Repeat the stretch of entries below from the line with "AUDIO1 pin RX: D14 -> D22" through the line with "TFT3: ST7789 -> ST7735". Include both ends and add nothing.
++++ GIVEN RECORDS ++++
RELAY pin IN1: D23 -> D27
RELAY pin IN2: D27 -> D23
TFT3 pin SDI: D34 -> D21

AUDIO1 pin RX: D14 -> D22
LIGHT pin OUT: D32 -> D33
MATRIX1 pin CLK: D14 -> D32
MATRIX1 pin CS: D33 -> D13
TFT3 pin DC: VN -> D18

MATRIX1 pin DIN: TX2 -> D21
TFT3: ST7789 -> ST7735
++++
++++ GIVEN RECORDS ++++
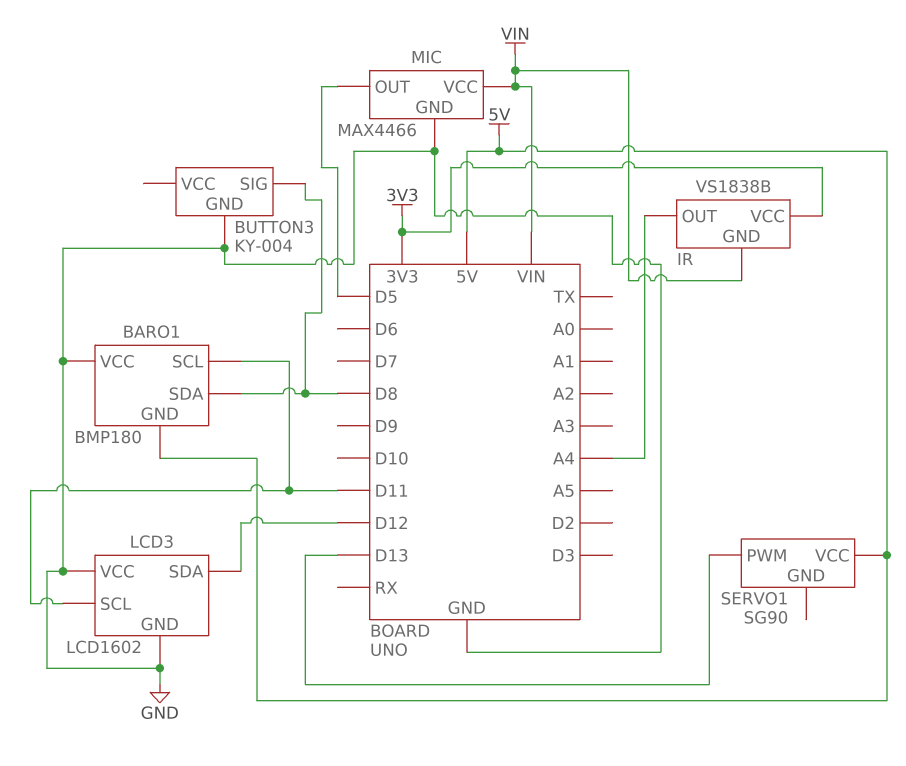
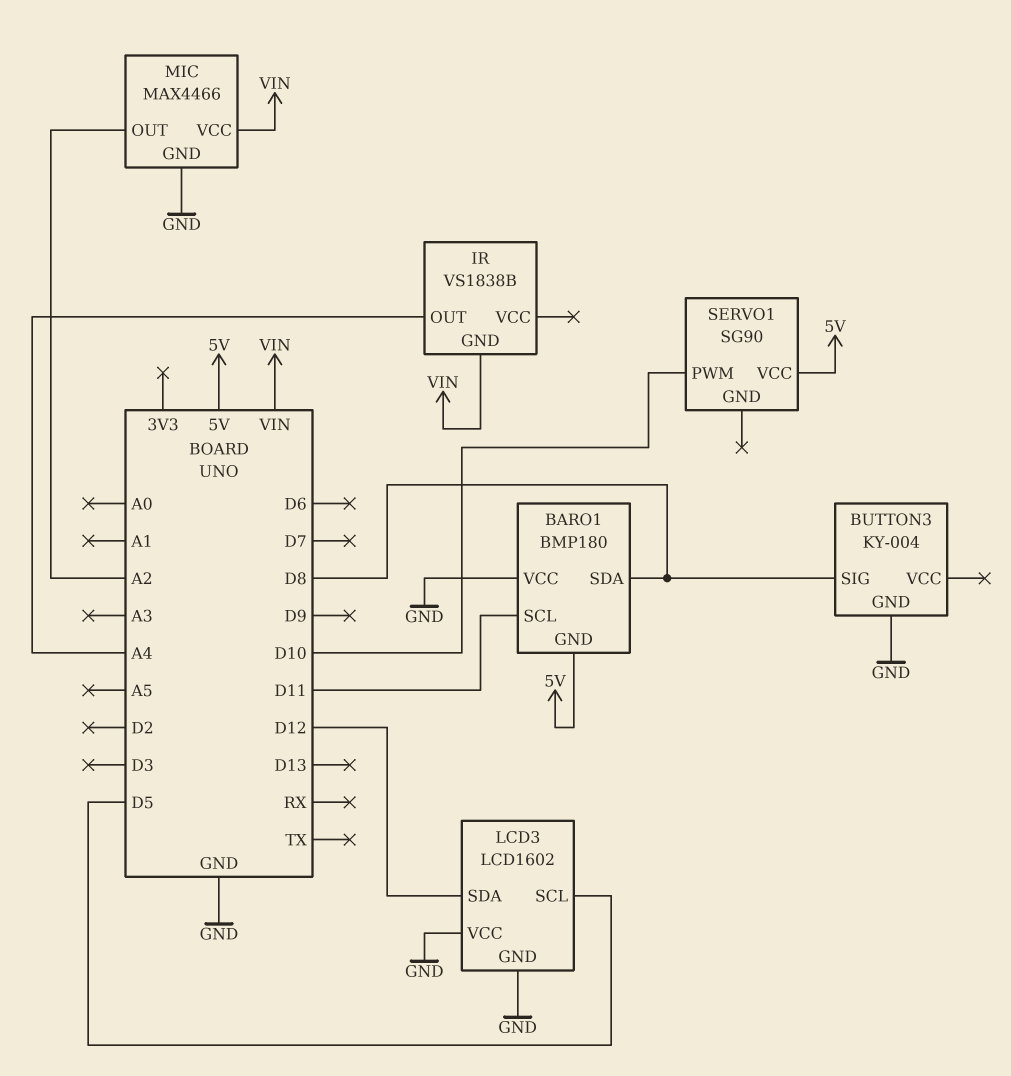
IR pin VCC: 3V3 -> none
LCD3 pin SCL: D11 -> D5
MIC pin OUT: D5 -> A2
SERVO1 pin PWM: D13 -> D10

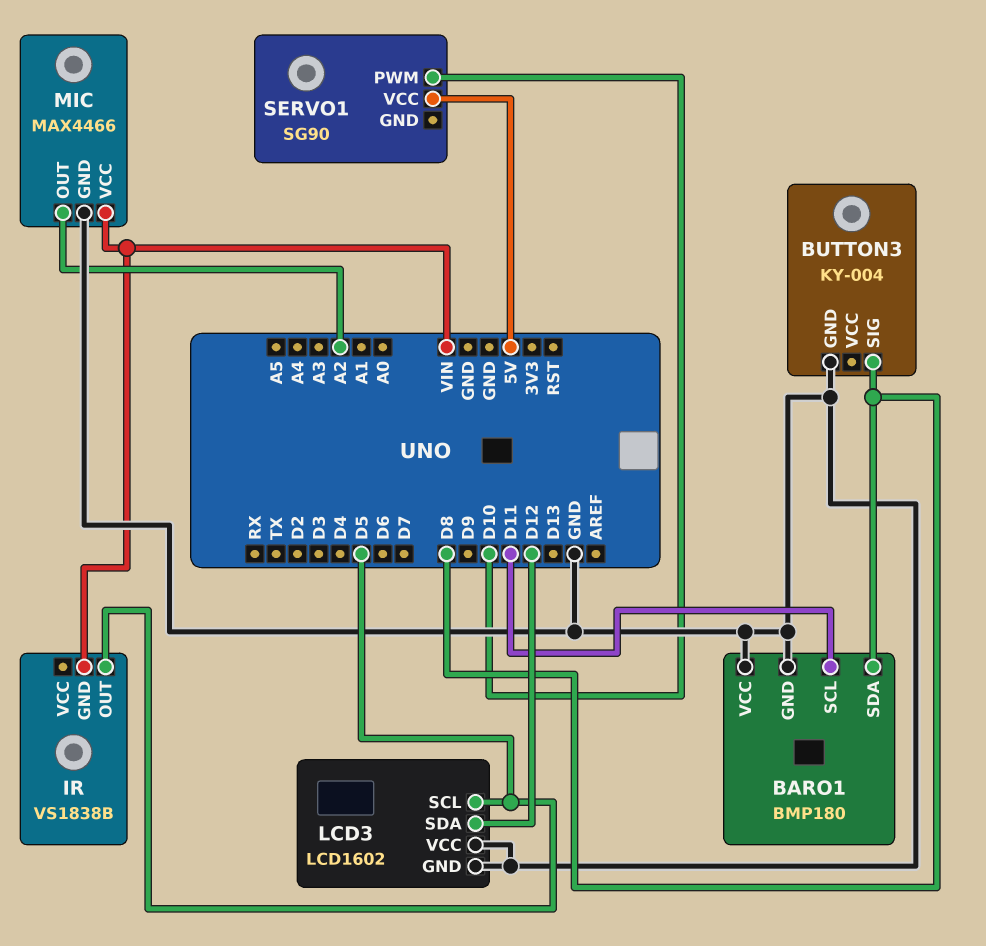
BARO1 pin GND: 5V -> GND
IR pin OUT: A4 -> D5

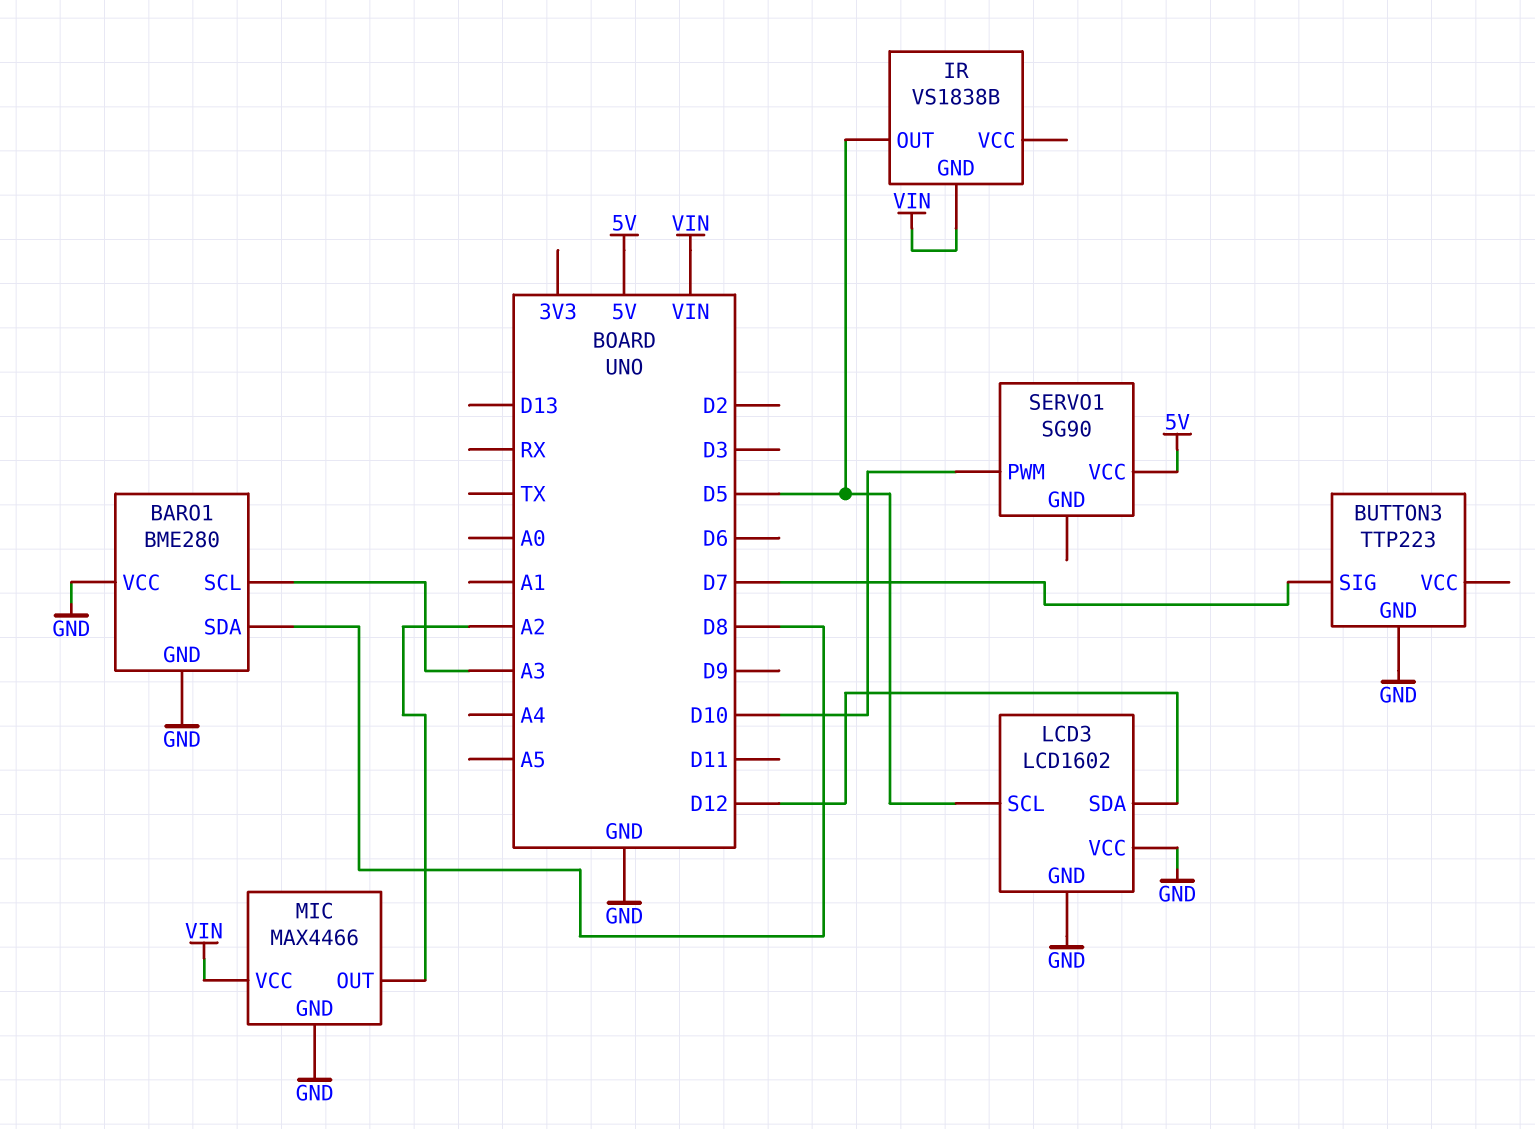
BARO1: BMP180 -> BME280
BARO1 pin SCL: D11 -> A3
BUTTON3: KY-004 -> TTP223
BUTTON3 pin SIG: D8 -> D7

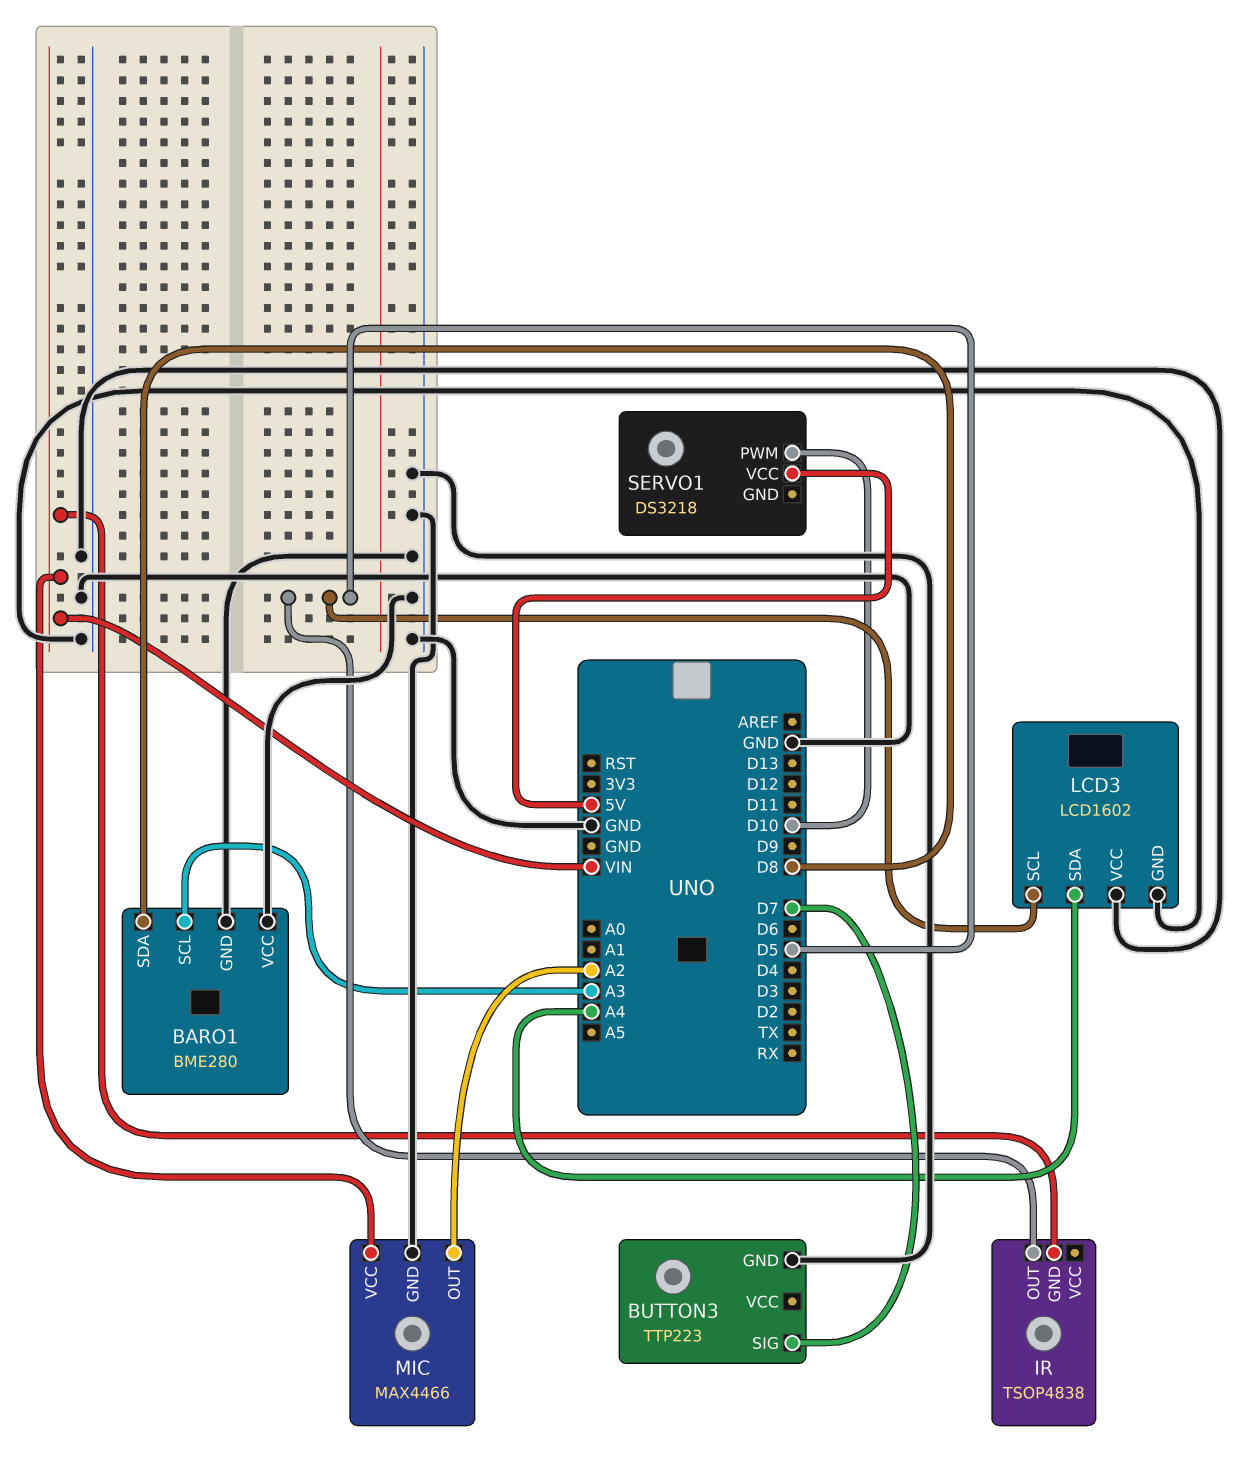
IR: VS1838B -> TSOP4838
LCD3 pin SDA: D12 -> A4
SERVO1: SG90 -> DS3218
++++
▶ [COMPLETED EXERCISE]:
AUDIO1 pin RX: D14 -> D22
LIGHT pin OUT: D32 -> D33
MATRIX1 pin CLK: D14 -> D32
MATRIX1 pin CS: D33 -> D13
TFT3 pin DC: VN -> D18

MATRIX1 pin DIN: TX2 -> D21
TFT3: ST7789 -> ST7735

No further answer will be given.